DATA PROVIDED

/---

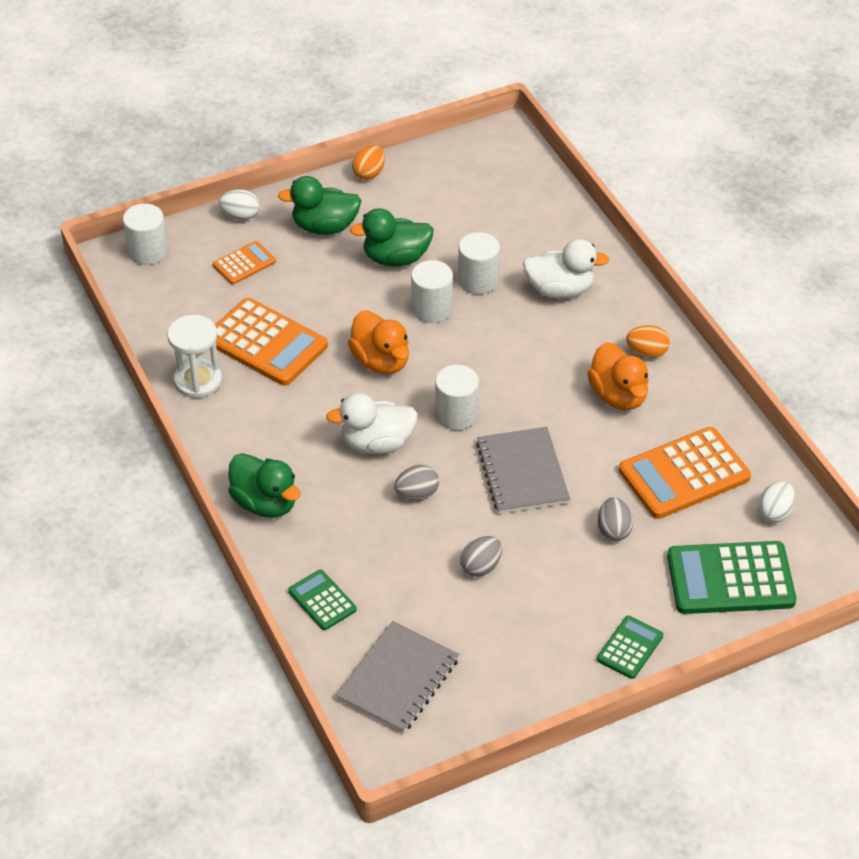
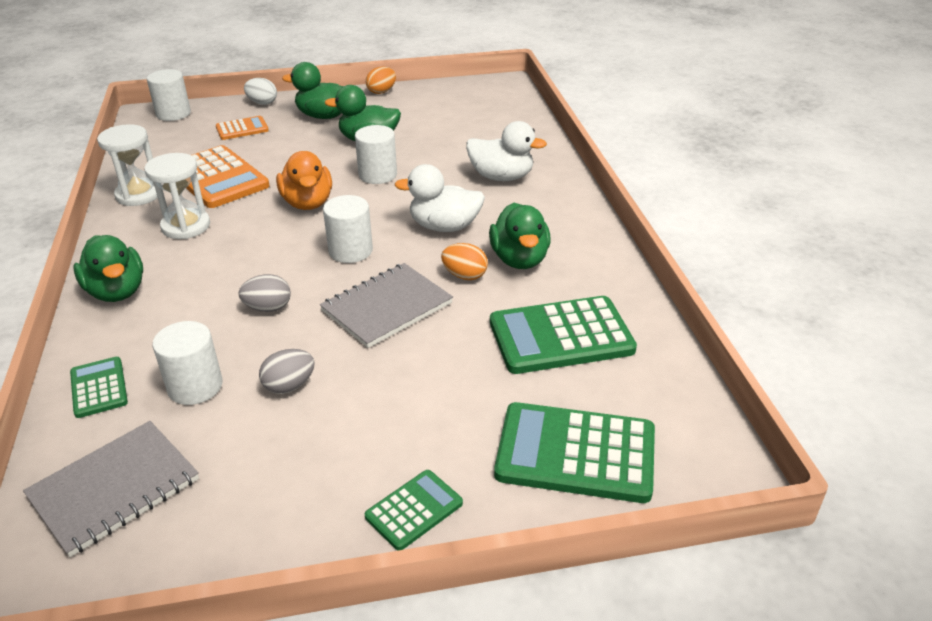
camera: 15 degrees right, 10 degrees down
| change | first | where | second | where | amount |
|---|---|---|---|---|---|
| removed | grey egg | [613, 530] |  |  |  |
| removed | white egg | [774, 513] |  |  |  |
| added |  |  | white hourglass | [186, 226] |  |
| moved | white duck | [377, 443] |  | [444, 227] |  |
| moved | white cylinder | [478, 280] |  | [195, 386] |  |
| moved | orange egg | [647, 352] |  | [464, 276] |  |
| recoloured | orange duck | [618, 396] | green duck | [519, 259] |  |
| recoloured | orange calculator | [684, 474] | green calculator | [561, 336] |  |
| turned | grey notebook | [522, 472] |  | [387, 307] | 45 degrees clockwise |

\---

WHAT YOU SHOULD DO
Here the job is to print the data above exactly, except for any pictures.

WRITTEN SOLUTION
camera: 15 degrees right, 10 degrees down
| change | first | where | second | where | amount |
|---|---|---|---|---|---|
| removed | grey egg | [613, 530] |  |  |  |
| removed | white egg | [774, 513] |  |  |  |
| added |  |  | white hourglass | [186, 226] |  |
| moved | white duck | [377, 443] |  | [444, 227] |  |
| moved | white cylinder | [478, 280] |  | [195, 386] |  |
| moved | orange egg | [647, 352] |  | [464, 276] |  |
| recoloured | orange duck | [618, 396] | green duck | [519, 259] |  |
| recoloured | orange calculator | [684, 474] | green calculator | [561, 336] |  |
| turned | grey notebook | [522, 472] |  | [387, 307] | 45 degrees clockwise |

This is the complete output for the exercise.